[DATA FOR THIS EXERCISE]
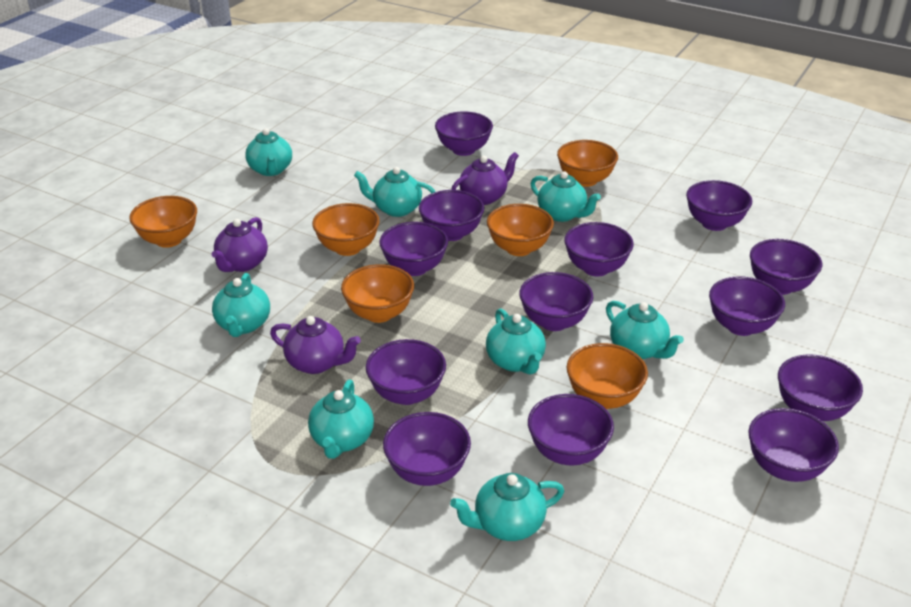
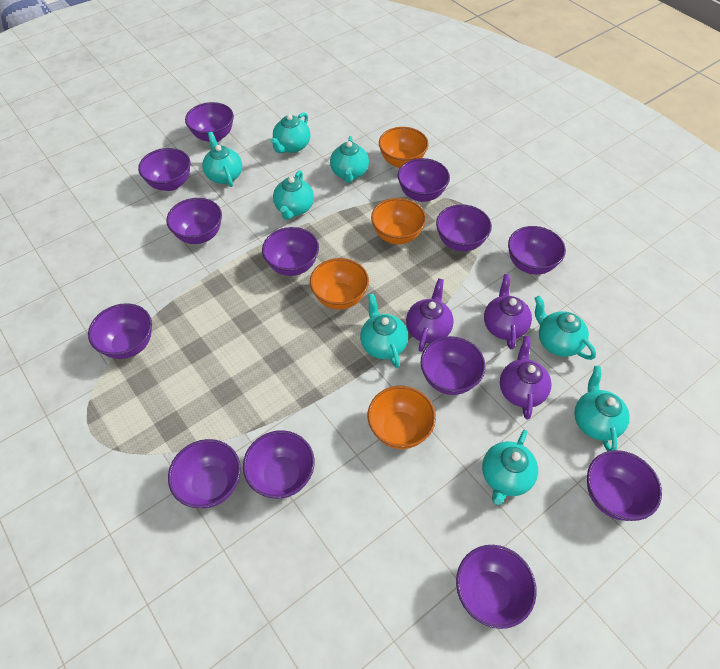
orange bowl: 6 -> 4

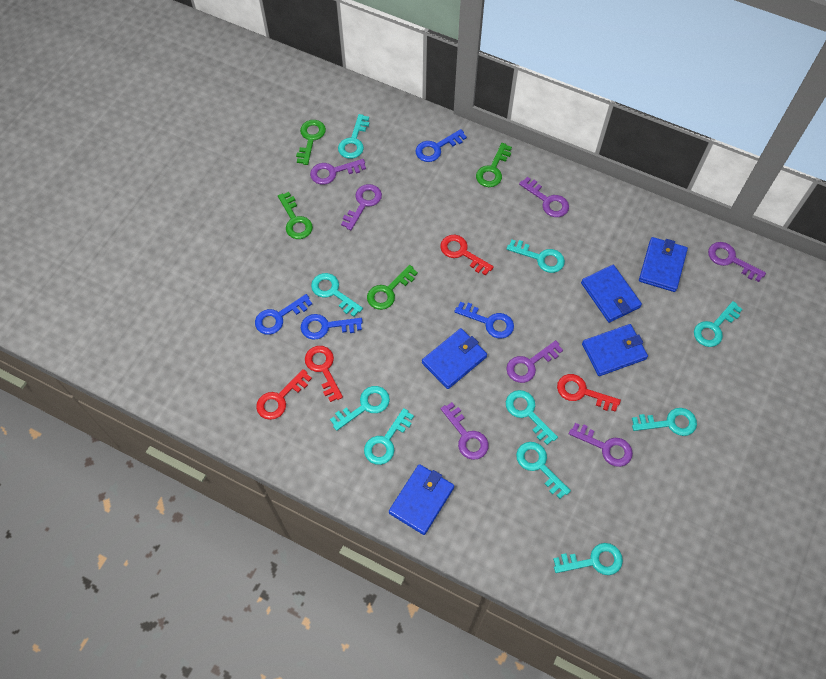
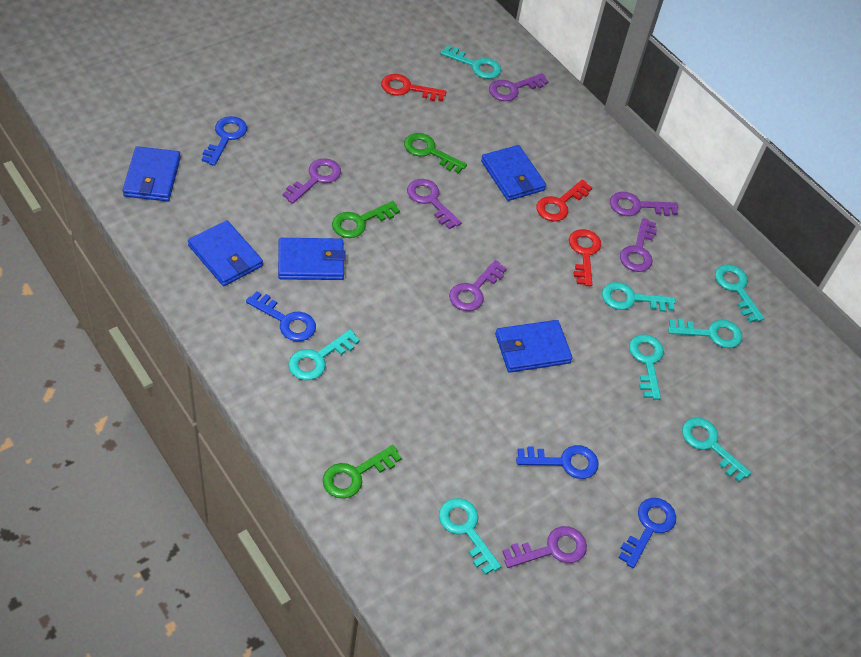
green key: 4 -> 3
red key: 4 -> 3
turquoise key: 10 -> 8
[/DATA FOR THIS EXERCISE]
[DATA FOR THIS EXERCISE]
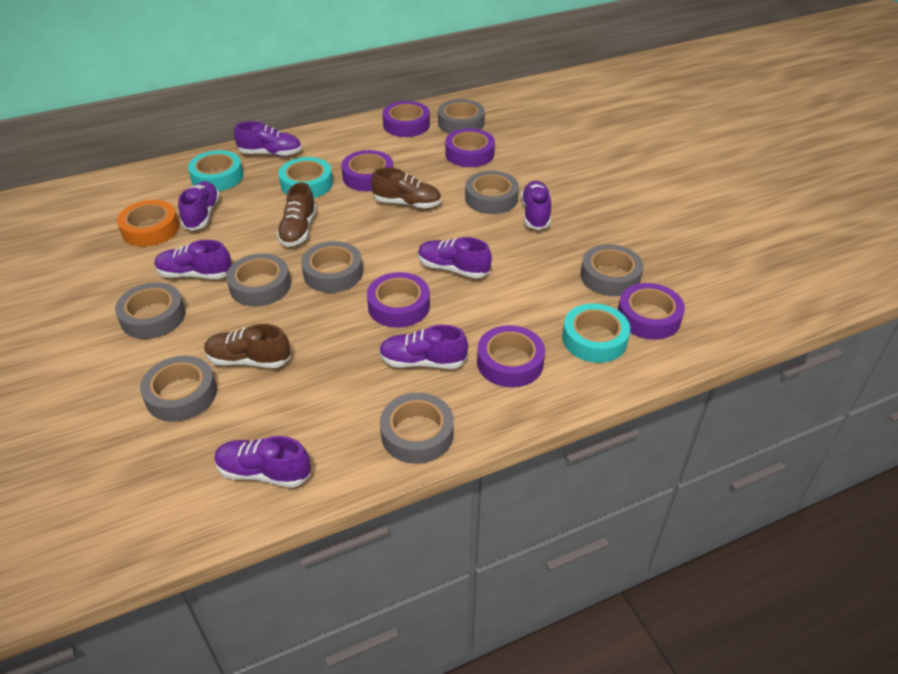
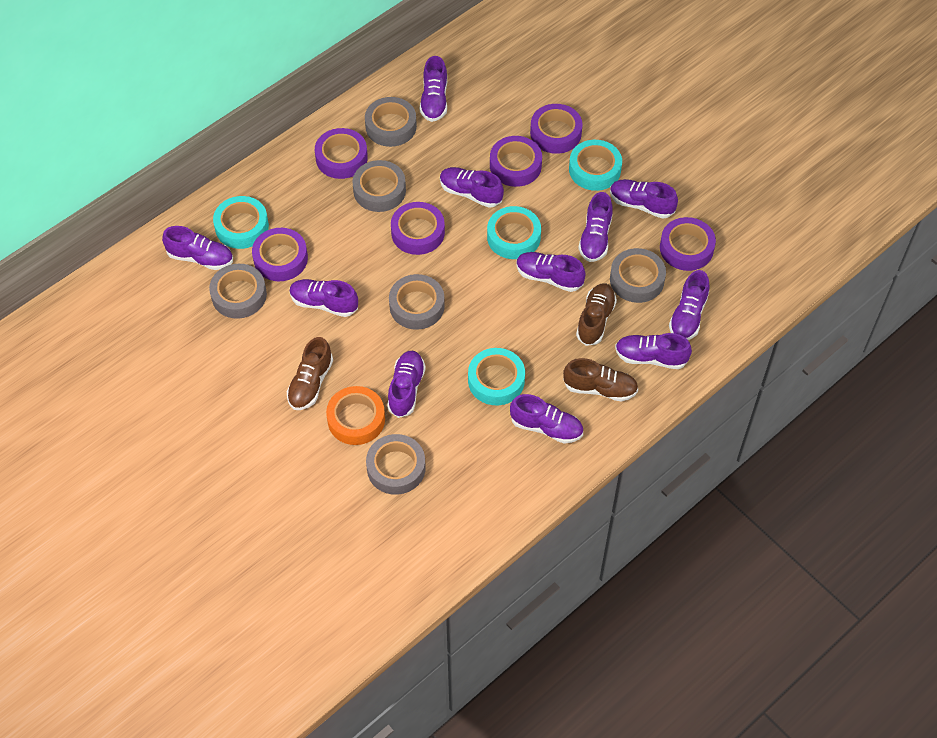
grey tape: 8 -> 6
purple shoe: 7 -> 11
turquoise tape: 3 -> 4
[/DATA FOR THIS EXERCISE]
*EXERCISE REQUIREMENTS:*
Find every line in the records above that contains the word "turquoise", and copy each one.

*EXERCISE ANSWER:*
turquoise key: 10 -> 8
turquoise tape: 3 -> 4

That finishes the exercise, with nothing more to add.